EXERCISE PROMPT: Which lines below fall between the one containing "BAT101: 4.5V (plus" and the one containing "U103 pin IO5: NET17 -> NET16"? Repeat them exactly, counting both of those lines, and add nothing else.

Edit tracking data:
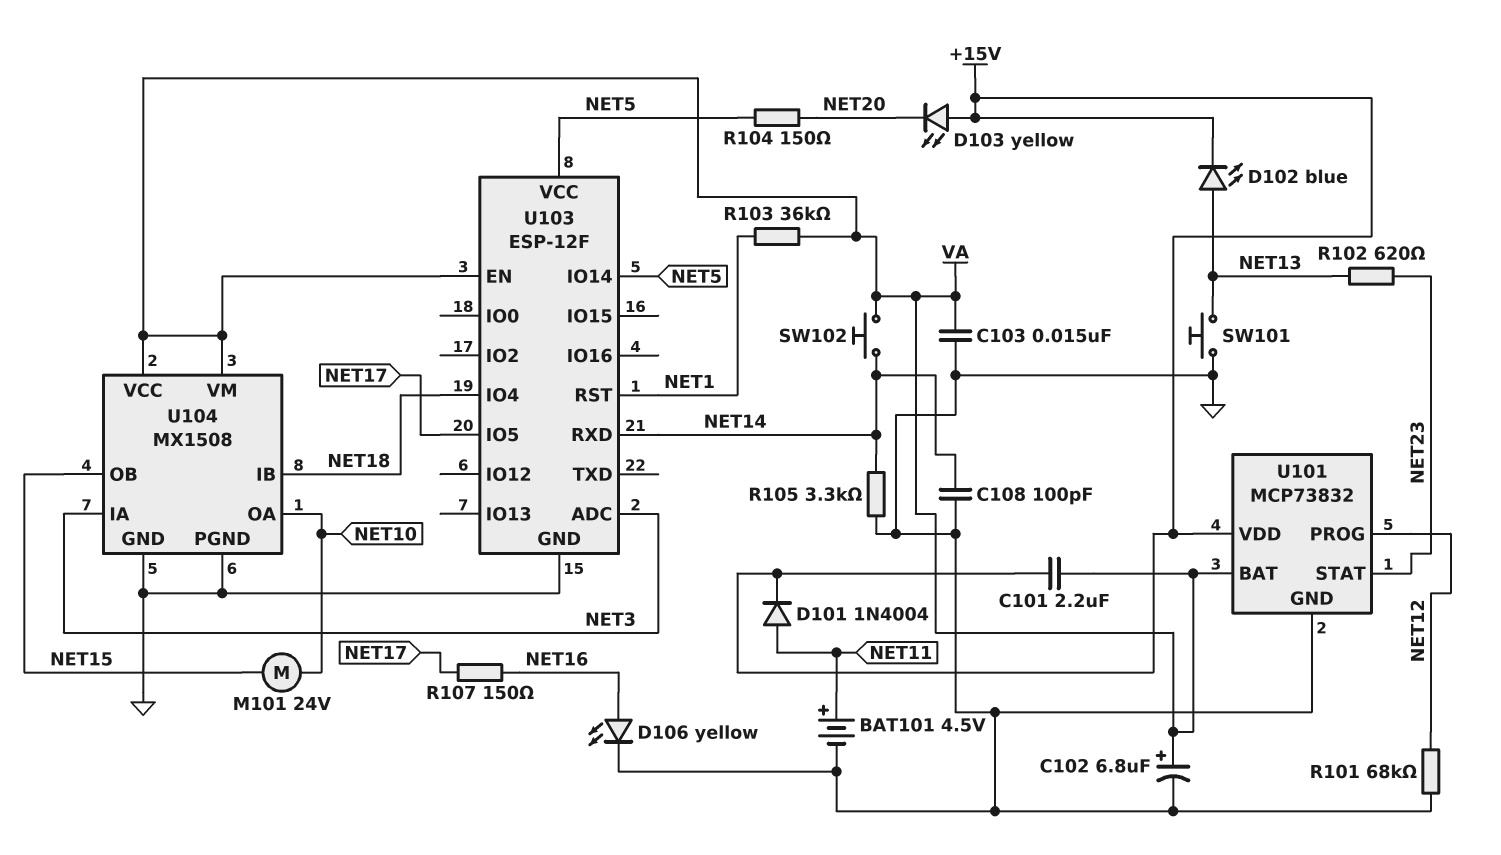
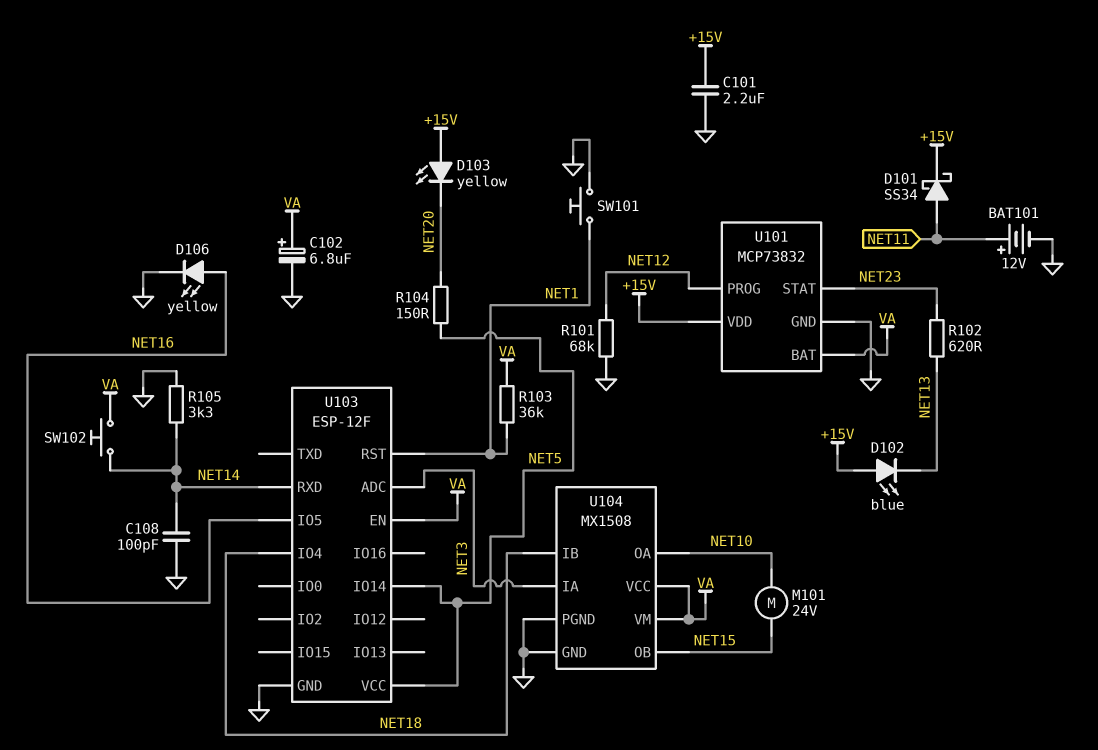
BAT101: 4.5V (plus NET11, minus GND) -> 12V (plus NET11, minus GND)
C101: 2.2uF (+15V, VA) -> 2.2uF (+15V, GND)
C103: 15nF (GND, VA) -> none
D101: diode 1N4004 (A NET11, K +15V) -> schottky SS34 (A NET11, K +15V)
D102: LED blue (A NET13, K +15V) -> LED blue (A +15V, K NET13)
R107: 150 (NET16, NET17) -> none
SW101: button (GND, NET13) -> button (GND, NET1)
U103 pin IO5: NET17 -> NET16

---

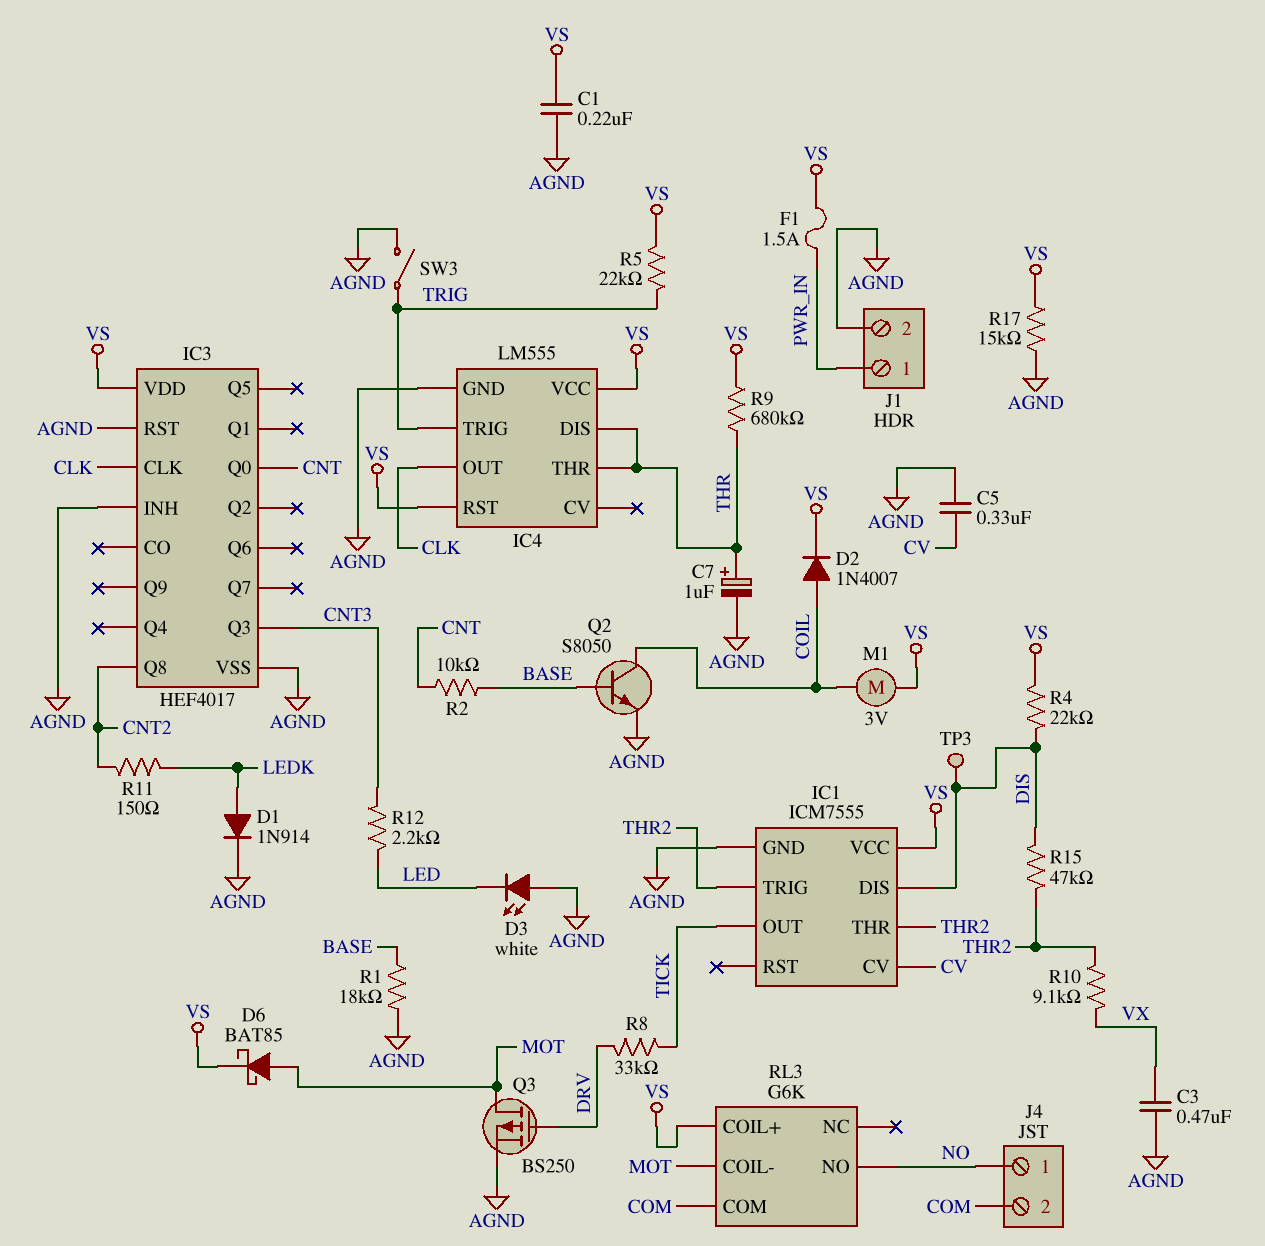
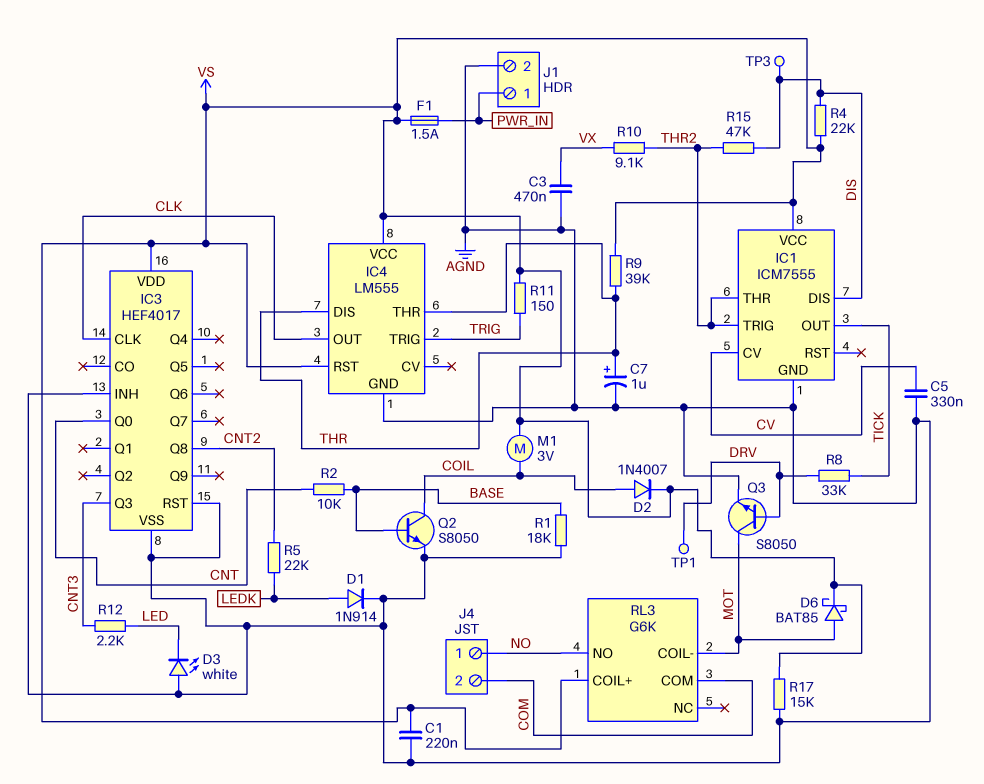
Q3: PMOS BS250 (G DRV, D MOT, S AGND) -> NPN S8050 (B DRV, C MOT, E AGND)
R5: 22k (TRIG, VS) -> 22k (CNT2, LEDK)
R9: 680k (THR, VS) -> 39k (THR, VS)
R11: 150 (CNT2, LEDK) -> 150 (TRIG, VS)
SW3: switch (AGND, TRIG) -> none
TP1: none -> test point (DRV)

---

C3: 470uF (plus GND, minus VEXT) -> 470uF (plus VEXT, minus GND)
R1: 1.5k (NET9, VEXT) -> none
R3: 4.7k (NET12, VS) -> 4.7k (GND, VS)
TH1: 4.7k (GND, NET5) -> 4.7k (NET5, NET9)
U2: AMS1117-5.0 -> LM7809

RESULT OF THE TASK:
BAT101: 4.5V (plus NET11, minus GND) -> 12V (plus NET11, minus GND)
C101: 2.2uF (+15V, VA) -> 2.2uF (+15V, GND)
C103: 15nF (GND, VA) -> none
D101: diode 1N4004 (A NET11, K +15V) -> schottky SS34 (A NET11, K +15V)
D102: LED blue (A NET13, K +15V) -> LED blue (A +15V, K NET13)
R107: 150 (NET16, NET17) -> none
SW101: button (GND, NET13) -> button (GND, NET1)
U103 pin IO5: NET17 -> NET16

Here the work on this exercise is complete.